Spatial object tracking data

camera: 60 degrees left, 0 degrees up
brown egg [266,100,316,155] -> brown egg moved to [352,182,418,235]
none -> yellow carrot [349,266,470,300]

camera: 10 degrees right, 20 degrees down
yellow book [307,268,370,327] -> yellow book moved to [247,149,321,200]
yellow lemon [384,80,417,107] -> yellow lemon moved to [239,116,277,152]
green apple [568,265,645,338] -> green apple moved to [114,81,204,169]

--

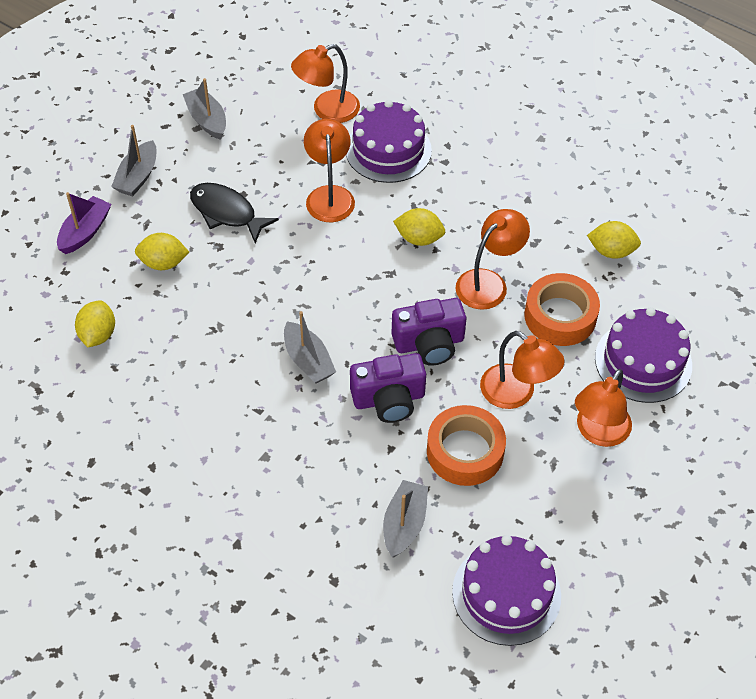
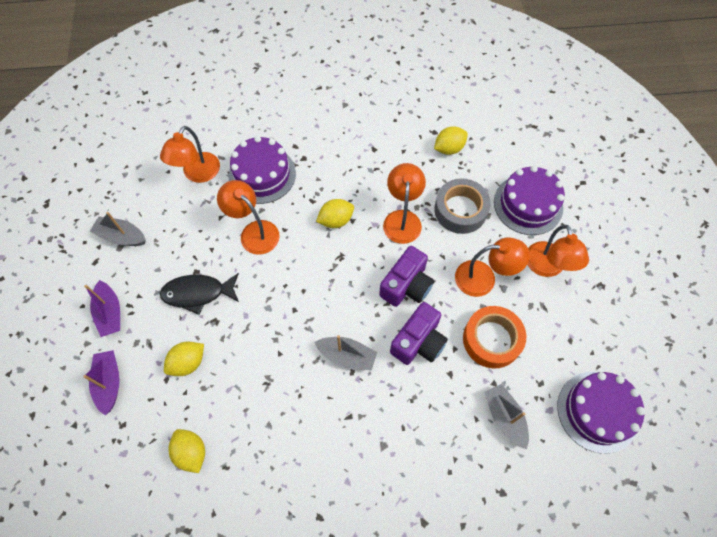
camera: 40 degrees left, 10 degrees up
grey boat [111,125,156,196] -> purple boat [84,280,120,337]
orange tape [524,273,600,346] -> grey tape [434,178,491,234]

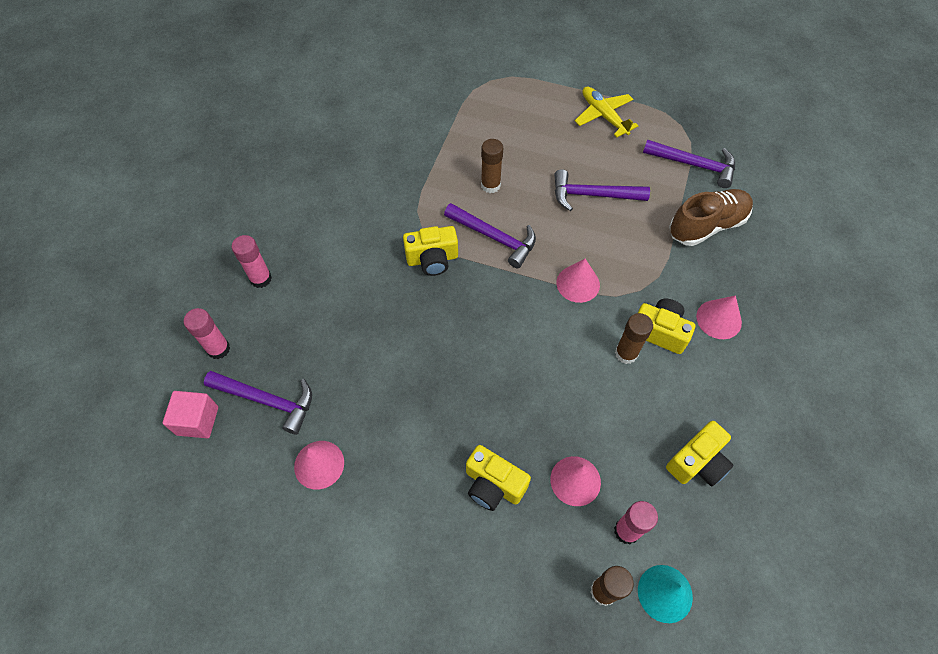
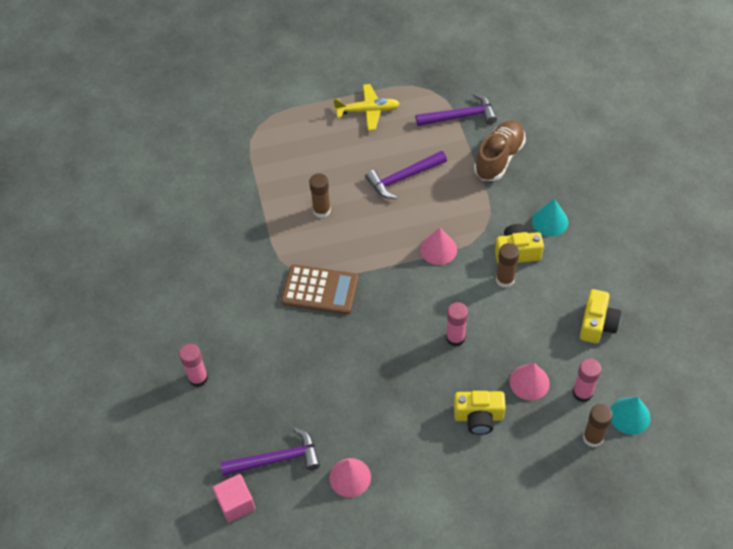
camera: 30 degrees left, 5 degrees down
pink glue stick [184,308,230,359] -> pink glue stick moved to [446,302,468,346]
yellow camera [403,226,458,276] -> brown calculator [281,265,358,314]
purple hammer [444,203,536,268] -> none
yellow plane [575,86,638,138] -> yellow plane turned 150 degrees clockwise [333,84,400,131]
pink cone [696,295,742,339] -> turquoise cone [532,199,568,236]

==

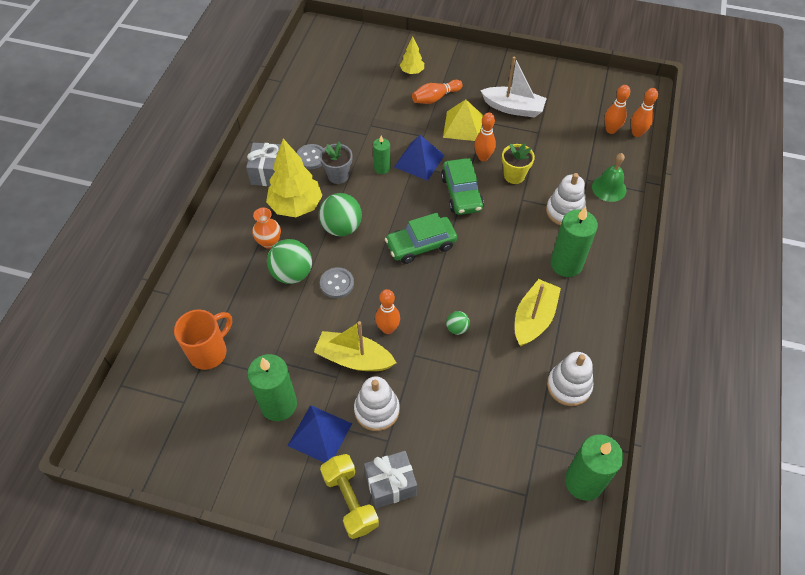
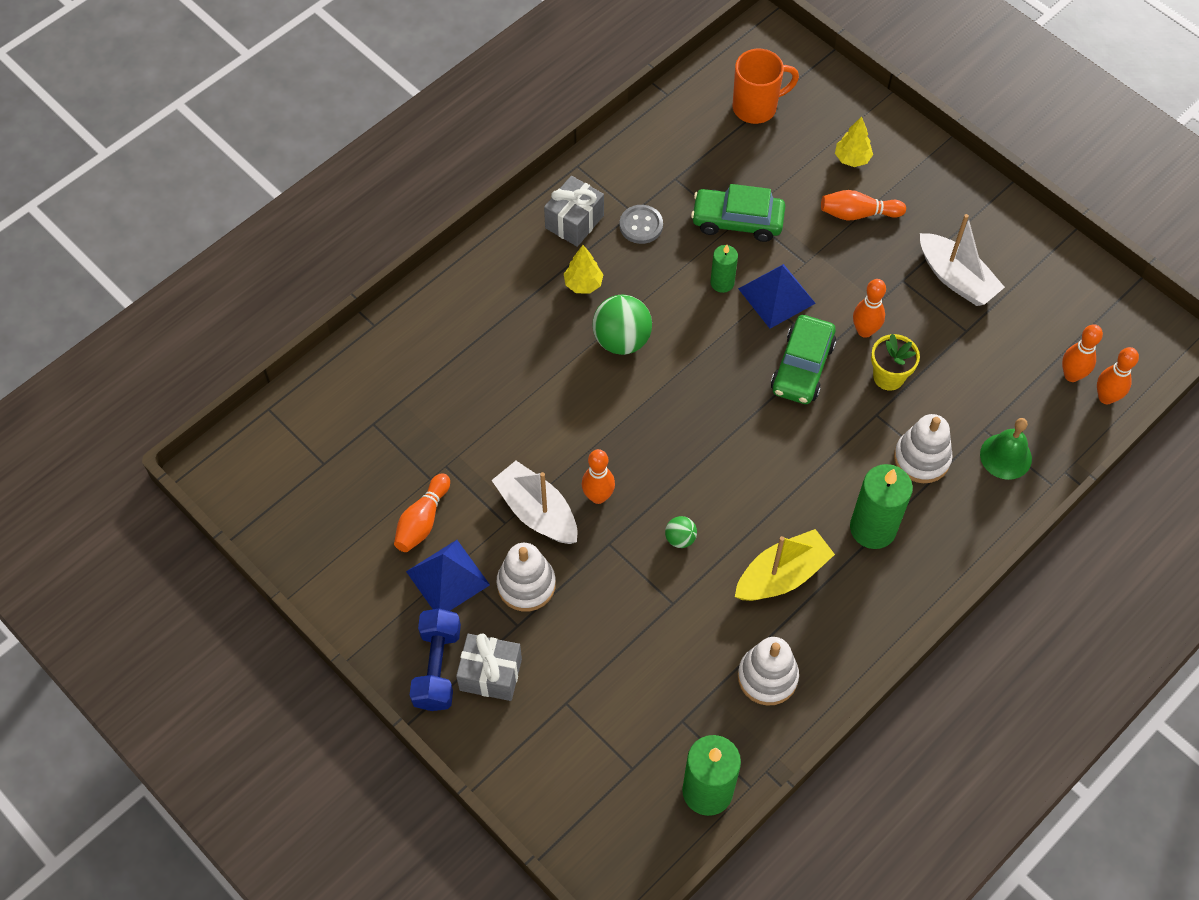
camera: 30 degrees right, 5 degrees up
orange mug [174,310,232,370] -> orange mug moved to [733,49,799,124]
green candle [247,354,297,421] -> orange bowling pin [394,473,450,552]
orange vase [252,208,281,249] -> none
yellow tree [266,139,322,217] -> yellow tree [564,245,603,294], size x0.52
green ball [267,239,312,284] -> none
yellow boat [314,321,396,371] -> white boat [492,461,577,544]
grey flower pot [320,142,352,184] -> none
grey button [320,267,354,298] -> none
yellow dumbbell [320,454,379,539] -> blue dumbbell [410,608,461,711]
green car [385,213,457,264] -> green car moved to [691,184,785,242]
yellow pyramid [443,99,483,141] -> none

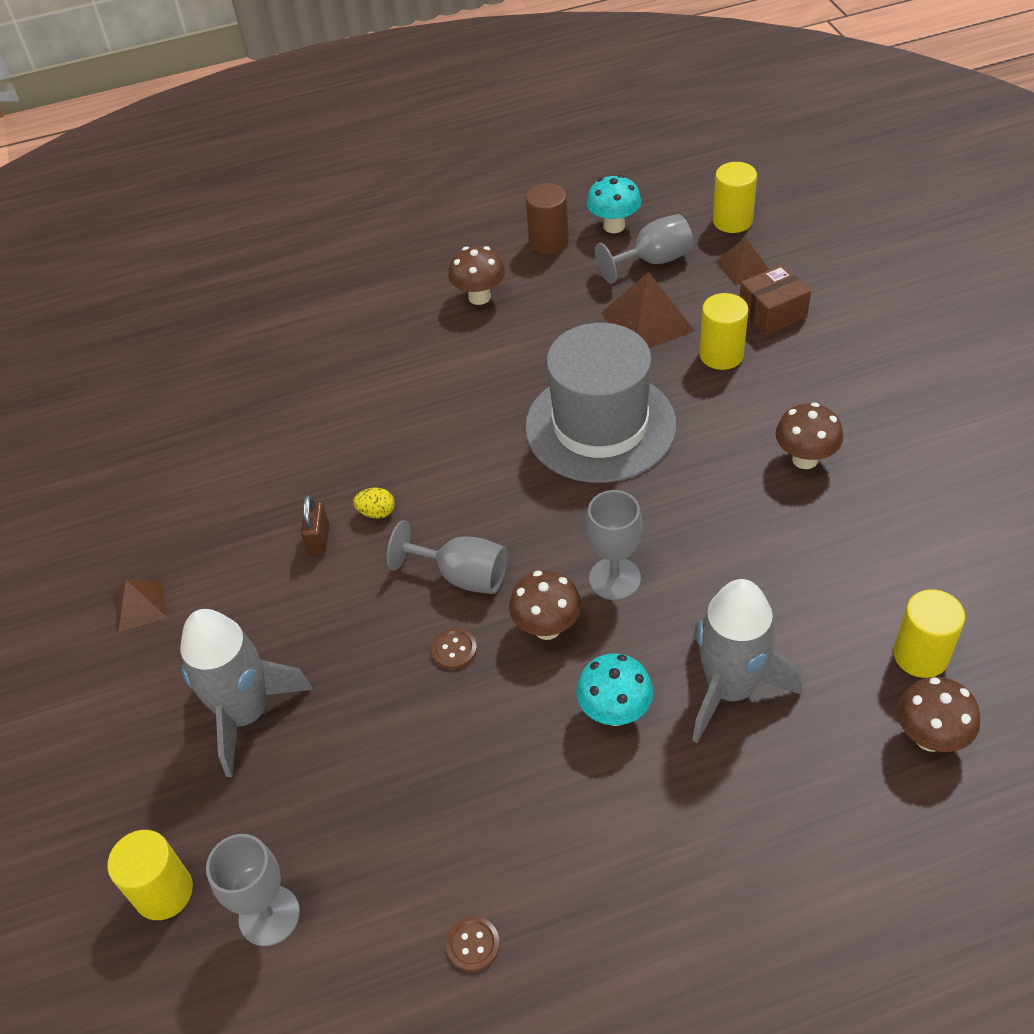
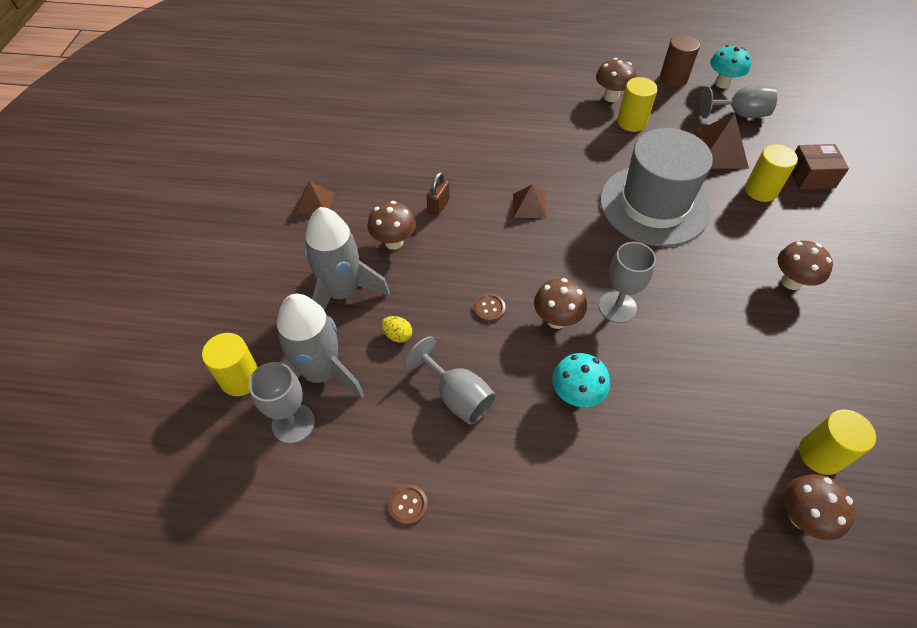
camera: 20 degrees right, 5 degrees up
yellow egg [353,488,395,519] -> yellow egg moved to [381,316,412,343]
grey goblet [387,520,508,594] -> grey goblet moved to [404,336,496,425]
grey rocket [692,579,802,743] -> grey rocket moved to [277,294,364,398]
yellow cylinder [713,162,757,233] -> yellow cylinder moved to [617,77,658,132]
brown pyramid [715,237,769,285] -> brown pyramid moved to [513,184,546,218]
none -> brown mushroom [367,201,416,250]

## Directions for this task
What to print is the stretch of entries from the line with "orange vase [252,208,281,249] -> none" up to and including the line with "none -> brown mushroom [367,201,416,250]". Please print it exactly and leave out the pictures.

## Response area
orange vase [252,208,281,249] -> none
yellow tree [266,139,322,217] -> yellow tree [564,245,603,294], size x0.52
green ball [267,239,312,284] -> none
yellow boat [314,321,396,371] -> white boat [492,461,577,544]
grey flower pot [320,142,352,184] -> none
grey button [320,267,354,298] -> none
yellow dumbbell [320,454,379,539] -> blue dumbbell [410,608,461,711]
green car [385,213,457,264] -> green car moved to [691,184,785,242]
yellow pyramid [443,99,483,141] -> none

camera: 20 degrees right, 5 degrees up
yellow egg [353,488,395,519] -> yellow egg moved to [381,316,412,343]
grey goblet [387,520,508,594] -> grey goblet moved to [404,336,496,425]
grey rocket [692,579,802,743] -> grey rocket moved to [277,294,364,398]
yellow cylinder [713,162,757,233] -> yellow cylinder moved to [617,77,658,132]
brown pyramid [715,237,769,285] -> brown pyramid moved to [513,184,546,218]
none -> brown mushroom [367,201,416,250]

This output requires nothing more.